▶ [Description of the task]: Beginning at the line containing "black circle: (754, 201) -> (810, 458), moved" and continuing to the end of the records below, give each line again exactly as it stands, and only those lines.

%%

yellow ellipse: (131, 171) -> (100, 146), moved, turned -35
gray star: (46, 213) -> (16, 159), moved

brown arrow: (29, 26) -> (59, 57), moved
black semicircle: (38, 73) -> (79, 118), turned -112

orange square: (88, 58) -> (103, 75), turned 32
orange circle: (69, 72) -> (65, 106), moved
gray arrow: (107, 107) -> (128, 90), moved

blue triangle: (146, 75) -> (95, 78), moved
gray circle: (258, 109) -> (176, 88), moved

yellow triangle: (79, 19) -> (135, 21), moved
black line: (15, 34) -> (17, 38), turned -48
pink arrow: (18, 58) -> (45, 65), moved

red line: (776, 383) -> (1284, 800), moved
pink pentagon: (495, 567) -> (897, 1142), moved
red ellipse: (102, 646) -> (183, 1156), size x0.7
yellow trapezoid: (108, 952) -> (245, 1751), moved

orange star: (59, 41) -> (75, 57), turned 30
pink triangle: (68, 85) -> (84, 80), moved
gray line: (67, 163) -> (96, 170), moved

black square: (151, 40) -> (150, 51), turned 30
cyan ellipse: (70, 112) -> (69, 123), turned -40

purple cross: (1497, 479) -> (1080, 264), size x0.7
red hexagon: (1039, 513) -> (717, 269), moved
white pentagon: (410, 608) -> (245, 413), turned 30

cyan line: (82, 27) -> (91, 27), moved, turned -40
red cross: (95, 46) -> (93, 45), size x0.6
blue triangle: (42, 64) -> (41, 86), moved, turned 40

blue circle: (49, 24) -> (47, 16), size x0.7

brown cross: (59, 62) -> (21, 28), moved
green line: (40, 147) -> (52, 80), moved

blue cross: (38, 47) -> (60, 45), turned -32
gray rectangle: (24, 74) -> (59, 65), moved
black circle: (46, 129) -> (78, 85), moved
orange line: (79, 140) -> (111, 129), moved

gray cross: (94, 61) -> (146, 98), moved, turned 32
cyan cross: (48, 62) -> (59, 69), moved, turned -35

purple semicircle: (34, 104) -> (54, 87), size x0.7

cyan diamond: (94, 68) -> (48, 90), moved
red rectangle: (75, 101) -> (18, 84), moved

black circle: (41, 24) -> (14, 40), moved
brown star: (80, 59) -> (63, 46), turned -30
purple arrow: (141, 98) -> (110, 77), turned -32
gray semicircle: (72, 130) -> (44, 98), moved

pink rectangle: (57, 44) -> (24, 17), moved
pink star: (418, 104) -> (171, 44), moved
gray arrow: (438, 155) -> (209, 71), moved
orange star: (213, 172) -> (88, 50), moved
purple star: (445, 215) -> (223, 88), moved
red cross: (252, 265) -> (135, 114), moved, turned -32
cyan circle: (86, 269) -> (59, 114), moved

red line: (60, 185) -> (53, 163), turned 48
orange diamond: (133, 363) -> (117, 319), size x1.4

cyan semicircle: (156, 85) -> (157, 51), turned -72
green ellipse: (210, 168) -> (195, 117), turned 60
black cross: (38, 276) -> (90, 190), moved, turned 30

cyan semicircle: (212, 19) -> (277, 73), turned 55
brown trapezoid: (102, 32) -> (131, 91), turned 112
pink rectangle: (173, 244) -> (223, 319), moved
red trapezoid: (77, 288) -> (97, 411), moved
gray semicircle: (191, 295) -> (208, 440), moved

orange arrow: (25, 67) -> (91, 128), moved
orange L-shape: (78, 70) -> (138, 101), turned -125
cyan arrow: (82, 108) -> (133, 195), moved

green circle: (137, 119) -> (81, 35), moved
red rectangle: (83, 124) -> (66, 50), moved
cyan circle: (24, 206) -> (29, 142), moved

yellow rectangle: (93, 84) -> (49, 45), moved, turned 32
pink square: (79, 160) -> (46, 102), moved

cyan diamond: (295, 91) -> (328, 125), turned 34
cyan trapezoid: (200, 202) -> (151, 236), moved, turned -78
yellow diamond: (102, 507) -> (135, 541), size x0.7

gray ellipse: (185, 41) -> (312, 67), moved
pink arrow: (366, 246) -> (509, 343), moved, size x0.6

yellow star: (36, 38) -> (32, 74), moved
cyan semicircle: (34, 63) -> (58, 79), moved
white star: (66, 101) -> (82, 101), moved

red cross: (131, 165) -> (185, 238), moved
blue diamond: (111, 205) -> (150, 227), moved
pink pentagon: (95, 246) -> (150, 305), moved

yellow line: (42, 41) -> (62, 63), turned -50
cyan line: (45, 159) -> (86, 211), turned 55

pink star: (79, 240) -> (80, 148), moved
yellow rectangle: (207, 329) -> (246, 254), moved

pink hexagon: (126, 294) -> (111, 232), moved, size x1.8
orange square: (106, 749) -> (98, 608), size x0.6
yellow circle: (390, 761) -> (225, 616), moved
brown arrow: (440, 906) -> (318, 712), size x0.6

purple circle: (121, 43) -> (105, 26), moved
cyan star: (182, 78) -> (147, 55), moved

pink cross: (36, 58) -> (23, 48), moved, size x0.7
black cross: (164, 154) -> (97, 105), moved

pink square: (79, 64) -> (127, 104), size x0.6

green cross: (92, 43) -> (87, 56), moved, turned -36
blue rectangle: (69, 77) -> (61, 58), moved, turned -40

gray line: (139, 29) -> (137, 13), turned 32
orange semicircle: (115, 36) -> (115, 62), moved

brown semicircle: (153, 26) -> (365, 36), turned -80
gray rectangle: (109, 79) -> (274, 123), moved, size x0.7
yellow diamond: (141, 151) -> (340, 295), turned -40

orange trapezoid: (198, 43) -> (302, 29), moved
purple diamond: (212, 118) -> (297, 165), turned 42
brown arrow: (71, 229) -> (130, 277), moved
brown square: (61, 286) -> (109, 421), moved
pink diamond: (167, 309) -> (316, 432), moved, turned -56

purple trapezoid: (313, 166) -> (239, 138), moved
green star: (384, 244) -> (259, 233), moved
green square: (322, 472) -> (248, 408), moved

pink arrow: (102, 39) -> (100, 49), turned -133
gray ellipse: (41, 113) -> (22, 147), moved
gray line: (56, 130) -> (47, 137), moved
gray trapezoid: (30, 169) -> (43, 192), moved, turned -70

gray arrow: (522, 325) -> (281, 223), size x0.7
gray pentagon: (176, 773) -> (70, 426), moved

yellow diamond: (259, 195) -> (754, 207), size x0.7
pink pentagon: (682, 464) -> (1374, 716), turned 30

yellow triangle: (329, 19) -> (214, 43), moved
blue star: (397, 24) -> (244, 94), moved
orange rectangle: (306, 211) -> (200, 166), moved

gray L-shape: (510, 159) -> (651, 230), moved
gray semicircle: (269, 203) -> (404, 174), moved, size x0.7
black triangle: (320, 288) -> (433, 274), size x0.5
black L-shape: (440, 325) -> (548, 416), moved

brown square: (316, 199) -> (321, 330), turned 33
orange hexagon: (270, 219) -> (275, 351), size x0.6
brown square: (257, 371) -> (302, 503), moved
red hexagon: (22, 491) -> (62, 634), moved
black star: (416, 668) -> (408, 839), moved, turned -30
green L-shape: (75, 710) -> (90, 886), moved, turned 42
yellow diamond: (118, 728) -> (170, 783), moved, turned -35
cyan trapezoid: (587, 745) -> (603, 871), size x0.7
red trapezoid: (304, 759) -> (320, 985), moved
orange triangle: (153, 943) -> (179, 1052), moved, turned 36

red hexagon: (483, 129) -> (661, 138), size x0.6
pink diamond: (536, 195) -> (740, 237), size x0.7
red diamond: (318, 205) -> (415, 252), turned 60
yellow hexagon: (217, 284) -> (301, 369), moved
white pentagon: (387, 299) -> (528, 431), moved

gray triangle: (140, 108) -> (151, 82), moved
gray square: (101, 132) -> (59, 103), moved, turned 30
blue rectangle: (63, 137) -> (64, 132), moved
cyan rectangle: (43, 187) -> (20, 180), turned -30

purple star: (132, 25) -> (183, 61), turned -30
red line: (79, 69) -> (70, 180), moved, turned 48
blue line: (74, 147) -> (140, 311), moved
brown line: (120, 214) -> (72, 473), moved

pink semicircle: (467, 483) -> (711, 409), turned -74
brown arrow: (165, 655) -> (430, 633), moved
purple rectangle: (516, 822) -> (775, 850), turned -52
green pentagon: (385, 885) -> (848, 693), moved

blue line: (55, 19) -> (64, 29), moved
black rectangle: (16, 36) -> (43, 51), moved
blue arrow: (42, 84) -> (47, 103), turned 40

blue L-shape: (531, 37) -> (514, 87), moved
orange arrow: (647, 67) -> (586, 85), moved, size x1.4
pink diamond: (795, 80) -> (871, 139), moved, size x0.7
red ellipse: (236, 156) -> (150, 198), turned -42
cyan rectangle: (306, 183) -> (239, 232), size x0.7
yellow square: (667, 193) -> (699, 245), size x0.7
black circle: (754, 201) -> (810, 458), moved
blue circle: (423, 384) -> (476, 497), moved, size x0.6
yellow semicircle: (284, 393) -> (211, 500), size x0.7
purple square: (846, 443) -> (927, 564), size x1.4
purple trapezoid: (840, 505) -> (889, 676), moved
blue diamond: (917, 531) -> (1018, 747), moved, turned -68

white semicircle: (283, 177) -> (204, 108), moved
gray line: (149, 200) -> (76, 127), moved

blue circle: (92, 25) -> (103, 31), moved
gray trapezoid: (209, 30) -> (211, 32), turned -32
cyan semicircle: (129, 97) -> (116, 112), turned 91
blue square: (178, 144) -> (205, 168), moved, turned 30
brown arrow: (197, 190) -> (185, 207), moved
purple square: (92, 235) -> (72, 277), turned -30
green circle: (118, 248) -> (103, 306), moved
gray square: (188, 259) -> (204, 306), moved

%%

▶ [Solved problem]:
black circle: (754, 201) -> (810, 458), moved
blue circle: (423, 384) -> (476, 497), moved, size x0.6
yellow semicircle: (284, 393) -> (211, 500), size x0.7
purple square: (846, 443) -> (927, 564), size x1.4
purple trapezoid: (840, 505) -> (889, 676), moved
blue diamond: (917, 531) -> (1018, 747), moved, turned -68

white semicircle: (283, 177) -> (204, 108), moved
gray line: (149, 200) -> (76, 127), moved

blue circle: (92, 25) -> (103, 31), moved
gray trapezoid: (209, 30) -> (211, 32), turned -32
cyan semicircle: (129, 97) -> (116, 112), turned 91
blue square: (178, 144) -> (205, 168), moved, turned 30
brown arrow: (197, 190) -> (185, 207), moved
purple square: (92, 235) -> (72, 277), turned -30
green circle: (118, 248) -> (103, 306), moved
gray square: (188, 259) -> (204, 306), moved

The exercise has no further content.